**TASK REQUIREMENTS**
From the listing below, return every line with the string "MISO" in it.

**RECORDS FOR THIS TASK**

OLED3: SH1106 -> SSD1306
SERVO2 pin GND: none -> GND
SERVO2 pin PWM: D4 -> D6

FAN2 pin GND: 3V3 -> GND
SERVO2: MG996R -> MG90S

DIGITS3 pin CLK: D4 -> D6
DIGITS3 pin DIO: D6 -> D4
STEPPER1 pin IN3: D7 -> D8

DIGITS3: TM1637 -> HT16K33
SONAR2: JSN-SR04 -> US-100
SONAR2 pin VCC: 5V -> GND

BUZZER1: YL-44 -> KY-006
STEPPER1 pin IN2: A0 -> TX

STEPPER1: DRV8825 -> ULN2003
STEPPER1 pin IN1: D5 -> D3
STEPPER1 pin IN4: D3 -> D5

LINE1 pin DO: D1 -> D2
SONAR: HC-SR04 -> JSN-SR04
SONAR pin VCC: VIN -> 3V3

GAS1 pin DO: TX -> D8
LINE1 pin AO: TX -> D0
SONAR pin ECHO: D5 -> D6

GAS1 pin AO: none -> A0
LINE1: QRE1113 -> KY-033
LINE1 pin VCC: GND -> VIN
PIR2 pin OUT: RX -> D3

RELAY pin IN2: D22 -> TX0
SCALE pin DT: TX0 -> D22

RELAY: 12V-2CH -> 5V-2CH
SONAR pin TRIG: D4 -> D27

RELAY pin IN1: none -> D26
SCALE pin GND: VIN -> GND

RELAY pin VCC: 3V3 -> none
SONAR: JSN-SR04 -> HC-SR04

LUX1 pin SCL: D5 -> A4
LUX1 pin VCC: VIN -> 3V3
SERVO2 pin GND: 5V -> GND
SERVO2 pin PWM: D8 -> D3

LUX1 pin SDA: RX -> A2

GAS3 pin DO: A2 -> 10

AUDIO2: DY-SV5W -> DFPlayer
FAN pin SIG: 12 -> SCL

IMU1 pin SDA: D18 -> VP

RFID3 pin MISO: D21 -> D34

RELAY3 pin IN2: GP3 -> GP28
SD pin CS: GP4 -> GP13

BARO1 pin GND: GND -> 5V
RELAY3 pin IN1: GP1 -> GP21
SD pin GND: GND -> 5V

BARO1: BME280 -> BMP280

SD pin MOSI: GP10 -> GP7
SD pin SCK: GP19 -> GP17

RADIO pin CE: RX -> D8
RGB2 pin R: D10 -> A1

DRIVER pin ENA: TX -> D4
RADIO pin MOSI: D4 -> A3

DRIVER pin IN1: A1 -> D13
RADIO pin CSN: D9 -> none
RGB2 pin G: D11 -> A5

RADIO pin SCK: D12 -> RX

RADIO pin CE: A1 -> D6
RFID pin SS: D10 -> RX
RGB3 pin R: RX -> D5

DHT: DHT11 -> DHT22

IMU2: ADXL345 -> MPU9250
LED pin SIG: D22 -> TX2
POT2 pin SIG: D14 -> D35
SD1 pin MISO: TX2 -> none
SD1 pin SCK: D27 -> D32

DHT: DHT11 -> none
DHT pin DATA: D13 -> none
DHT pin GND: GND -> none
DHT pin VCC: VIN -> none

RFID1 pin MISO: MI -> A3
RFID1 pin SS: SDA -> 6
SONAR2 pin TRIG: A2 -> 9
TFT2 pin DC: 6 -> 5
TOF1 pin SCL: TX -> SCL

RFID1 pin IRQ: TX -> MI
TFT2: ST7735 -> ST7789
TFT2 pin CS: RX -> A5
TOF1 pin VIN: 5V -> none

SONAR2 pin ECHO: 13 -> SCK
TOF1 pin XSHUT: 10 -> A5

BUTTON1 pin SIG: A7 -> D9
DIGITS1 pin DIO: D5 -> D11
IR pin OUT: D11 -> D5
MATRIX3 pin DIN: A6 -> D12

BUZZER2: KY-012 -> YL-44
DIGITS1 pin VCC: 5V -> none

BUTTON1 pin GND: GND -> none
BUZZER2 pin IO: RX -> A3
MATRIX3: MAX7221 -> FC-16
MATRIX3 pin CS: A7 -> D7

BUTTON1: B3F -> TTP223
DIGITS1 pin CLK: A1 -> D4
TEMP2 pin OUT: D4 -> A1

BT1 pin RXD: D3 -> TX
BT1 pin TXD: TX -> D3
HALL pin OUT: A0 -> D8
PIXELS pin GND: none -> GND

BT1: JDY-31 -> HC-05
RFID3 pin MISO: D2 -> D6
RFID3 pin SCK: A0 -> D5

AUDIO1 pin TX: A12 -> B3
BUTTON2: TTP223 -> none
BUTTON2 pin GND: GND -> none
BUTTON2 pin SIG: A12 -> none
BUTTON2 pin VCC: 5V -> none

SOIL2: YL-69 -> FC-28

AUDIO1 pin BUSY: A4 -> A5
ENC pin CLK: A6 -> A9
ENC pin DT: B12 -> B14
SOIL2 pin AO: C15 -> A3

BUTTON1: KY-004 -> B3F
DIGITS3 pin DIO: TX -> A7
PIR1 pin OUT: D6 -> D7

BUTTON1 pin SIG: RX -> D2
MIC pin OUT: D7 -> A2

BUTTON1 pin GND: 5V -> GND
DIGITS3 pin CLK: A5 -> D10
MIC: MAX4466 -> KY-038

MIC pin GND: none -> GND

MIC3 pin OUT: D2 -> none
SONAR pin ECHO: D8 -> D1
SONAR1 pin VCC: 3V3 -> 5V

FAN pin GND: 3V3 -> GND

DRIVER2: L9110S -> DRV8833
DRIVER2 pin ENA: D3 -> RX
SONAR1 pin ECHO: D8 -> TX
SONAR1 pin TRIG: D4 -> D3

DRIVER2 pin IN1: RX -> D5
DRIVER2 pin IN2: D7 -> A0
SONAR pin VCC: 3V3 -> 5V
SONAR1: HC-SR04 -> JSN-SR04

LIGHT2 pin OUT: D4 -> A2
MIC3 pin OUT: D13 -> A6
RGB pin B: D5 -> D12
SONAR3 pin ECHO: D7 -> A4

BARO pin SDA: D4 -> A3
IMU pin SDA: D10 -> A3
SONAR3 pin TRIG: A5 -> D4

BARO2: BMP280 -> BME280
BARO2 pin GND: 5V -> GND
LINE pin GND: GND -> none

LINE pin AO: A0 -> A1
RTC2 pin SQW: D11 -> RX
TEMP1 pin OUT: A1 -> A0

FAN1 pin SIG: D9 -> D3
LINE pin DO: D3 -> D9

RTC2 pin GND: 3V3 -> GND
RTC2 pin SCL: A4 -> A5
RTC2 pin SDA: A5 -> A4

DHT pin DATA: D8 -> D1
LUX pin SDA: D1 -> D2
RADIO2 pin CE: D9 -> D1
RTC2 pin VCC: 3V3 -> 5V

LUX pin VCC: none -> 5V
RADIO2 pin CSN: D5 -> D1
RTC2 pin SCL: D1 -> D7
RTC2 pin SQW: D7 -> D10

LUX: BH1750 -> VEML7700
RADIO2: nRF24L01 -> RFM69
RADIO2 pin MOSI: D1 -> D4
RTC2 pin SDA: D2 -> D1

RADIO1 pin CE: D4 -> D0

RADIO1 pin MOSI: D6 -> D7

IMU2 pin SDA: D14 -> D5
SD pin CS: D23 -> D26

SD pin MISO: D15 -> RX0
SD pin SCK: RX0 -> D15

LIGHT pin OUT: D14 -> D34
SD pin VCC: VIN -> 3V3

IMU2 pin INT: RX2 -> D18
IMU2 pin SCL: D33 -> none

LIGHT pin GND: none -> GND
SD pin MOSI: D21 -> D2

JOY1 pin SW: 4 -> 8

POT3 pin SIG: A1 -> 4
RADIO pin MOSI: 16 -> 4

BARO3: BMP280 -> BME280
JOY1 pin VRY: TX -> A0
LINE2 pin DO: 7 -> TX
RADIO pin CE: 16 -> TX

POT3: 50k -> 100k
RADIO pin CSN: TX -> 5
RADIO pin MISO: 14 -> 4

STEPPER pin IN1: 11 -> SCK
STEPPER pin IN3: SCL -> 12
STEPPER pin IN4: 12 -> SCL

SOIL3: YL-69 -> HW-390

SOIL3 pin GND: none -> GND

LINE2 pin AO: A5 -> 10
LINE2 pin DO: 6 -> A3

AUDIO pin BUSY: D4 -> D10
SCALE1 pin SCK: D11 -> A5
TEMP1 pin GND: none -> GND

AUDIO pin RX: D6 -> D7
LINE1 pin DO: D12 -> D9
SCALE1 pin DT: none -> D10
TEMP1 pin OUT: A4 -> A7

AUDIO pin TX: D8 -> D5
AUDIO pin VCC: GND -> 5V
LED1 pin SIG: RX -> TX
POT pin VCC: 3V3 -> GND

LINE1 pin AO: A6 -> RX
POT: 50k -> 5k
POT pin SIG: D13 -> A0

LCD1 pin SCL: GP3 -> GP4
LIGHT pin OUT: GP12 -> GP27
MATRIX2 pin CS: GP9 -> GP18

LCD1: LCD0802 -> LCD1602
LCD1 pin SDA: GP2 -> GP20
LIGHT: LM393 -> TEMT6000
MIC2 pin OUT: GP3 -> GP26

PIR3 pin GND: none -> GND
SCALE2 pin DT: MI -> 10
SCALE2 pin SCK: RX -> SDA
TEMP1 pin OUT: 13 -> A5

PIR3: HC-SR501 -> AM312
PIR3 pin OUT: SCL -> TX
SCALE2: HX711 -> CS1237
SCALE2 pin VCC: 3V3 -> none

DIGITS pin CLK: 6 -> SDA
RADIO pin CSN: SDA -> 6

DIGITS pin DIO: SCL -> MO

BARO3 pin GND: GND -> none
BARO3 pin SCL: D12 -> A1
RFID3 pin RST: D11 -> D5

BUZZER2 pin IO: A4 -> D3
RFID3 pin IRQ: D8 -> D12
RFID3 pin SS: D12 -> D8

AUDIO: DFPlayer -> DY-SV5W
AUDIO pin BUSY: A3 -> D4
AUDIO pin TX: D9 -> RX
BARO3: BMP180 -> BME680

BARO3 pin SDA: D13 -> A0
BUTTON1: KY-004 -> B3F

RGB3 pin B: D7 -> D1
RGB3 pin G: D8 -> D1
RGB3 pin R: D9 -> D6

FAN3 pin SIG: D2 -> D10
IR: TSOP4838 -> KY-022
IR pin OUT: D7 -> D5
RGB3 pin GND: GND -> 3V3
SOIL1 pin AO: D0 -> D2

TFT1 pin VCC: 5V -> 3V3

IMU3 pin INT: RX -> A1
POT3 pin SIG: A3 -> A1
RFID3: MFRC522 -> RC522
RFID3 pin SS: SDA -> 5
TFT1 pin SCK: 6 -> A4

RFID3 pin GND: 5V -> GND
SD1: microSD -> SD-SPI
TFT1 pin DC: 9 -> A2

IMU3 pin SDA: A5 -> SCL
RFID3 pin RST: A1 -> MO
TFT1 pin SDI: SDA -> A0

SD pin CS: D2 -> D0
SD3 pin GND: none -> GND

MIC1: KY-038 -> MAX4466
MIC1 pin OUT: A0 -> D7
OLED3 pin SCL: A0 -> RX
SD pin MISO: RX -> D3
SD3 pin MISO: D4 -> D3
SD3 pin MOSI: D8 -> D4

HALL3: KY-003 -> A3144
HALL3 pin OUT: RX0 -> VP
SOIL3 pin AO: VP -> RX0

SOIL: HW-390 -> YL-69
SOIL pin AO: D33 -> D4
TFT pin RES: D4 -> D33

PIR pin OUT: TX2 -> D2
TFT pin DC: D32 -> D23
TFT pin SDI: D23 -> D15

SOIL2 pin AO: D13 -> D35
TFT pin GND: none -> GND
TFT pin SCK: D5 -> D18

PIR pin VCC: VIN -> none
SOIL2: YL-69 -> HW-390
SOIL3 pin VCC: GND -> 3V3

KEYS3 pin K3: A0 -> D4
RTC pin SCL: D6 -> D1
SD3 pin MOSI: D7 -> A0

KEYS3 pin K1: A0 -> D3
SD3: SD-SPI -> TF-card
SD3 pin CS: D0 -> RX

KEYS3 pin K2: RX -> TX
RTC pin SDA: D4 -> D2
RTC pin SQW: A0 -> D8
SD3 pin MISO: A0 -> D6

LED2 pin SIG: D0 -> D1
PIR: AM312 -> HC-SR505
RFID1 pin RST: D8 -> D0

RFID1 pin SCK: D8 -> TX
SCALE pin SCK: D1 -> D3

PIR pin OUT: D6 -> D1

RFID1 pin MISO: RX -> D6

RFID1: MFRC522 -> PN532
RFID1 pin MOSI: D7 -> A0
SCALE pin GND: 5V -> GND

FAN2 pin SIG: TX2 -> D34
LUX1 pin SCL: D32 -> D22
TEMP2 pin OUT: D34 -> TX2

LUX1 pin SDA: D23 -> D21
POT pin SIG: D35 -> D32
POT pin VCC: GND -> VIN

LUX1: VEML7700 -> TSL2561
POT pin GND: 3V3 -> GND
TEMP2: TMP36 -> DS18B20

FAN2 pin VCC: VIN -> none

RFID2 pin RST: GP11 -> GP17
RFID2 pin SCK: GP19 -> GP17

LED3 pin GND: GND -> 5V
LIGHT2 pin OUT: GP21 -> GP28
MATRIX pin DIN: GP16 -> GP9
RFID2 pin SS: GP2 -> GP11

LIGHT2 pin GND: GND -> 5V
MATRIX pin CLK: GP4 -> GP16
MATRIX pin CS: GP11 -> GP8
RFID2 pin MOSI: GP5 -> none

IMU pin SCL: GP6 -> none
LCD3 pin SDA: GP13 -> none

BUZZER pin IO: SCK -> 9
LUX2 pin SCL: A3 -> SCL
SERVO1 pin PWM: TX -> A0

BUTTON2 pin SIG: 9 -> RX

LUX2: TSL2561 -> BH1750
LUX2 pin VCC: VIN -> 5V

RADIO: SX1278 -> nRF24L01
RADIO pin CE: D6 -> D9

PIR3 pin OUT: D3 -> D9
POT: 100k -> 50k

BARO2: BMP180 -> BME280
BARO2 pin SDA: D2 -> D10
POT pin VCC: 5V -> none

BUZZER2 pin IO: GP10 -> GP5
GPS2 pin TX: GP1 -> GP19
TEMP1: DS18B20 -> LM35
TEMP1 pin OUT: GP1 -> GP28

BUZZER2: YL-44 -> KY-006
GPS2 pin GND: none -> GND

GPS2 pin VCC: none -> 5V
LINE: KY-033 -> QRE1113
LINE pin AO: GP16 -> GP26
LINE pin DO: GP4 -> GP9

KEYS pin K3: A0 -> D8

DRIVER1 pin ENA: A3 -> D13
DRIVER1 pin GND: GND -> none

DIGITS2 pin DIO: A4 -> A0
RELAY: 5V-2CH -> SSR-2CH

**SOLUTION TO THIS TASK**
RFID3 pin MISO: D21 -> D34
SD1 pin MISO: TX2 -> none
RFID1 pin MISO: MI -> A3
RFID3 pin MISO: D2 -> D6
SD pin MISO: D15 -> RX0
RADIO pin MISO: 14 -> 4
SD pin MISO: RX -> D3
SD3 pin MISO: D4 -> D3
SD3 pin MISO: A0 -> D6
RFID1 pin MISO: RX -> D6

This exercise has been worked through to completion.